Task description =
What is needed is an exact copy of the lines in the entries below from the one holding "grey brick B1:C1" through the one holding "white tile E4:E5", pictures excluded.

Data for the task =
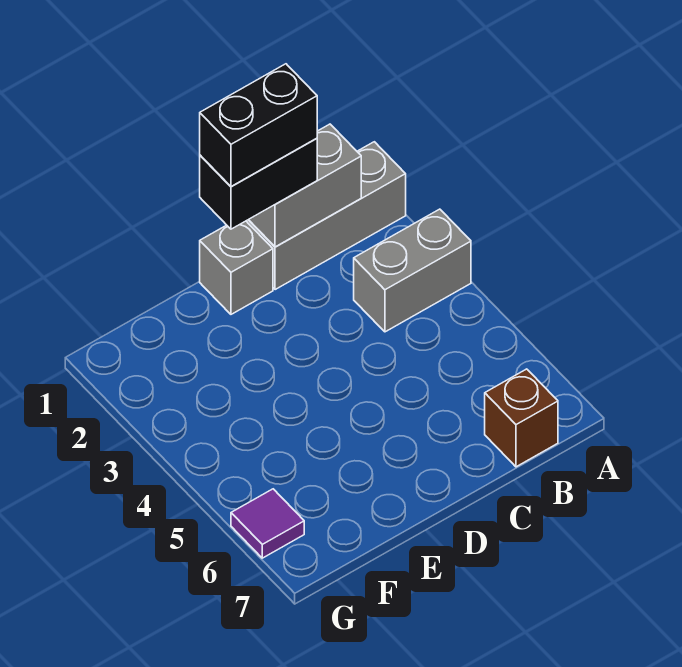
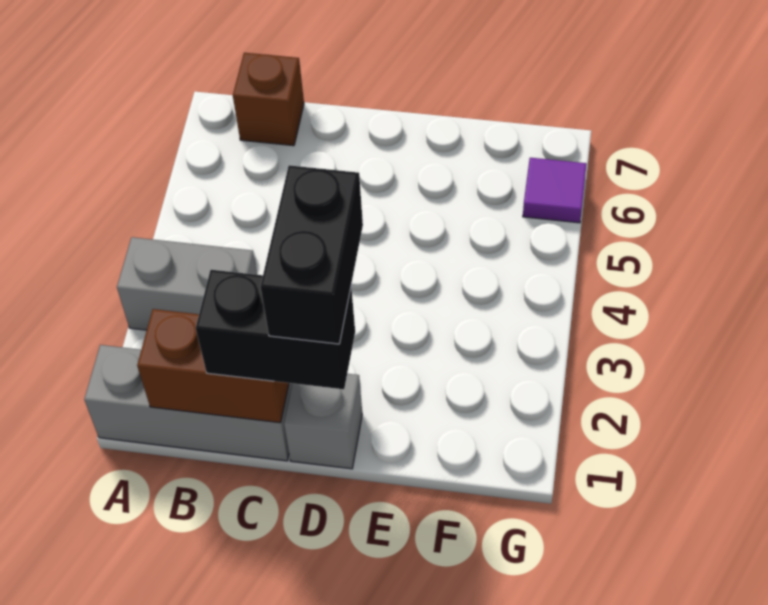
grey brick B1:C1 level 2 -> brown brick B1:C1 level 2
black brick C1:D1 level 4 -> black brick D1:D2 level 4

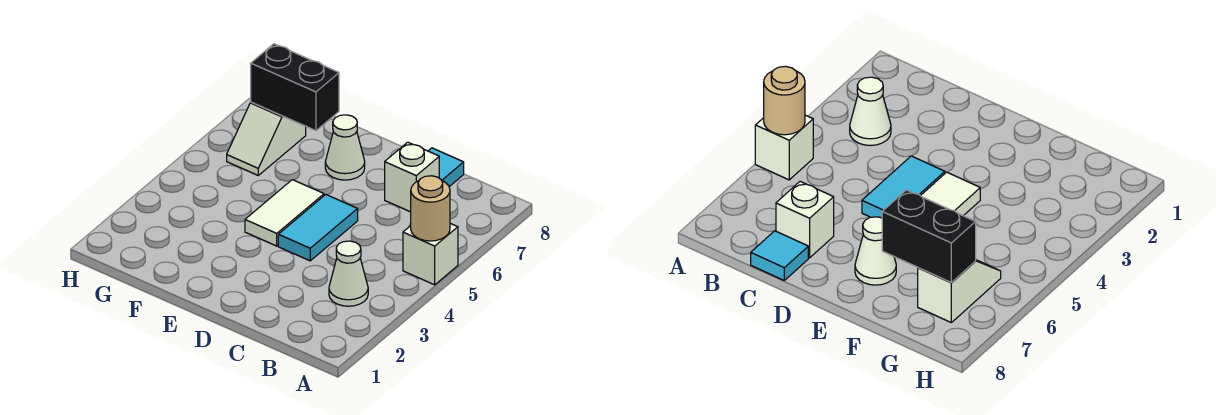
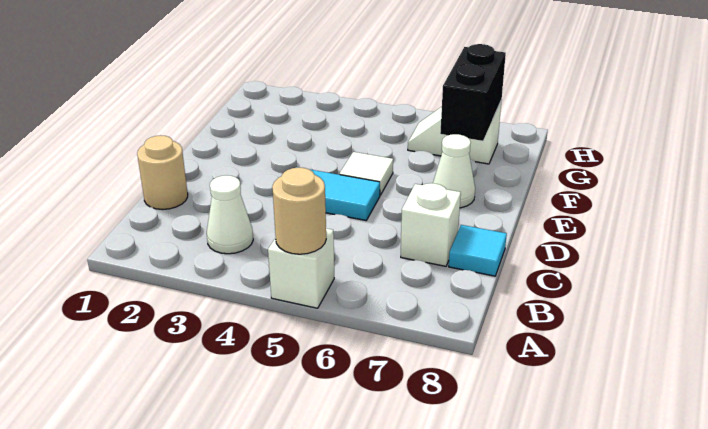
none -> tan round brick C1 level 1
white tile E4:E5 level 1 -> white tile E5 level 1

* * *

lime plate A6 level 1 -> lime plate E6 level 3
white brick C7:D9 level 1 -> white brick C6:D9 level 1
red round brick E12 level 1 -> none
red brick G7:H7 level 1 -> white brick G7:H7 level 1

Exercise output =
grey brick B1:C1 level 2 -> brown brick B1:C1 level 2
black brick C1:D1 level 4 -> black brick D1:D2 level 4

none -> tan round brick C1 level 1
white tile E4:E5 level 1 -> white tile E5 level 1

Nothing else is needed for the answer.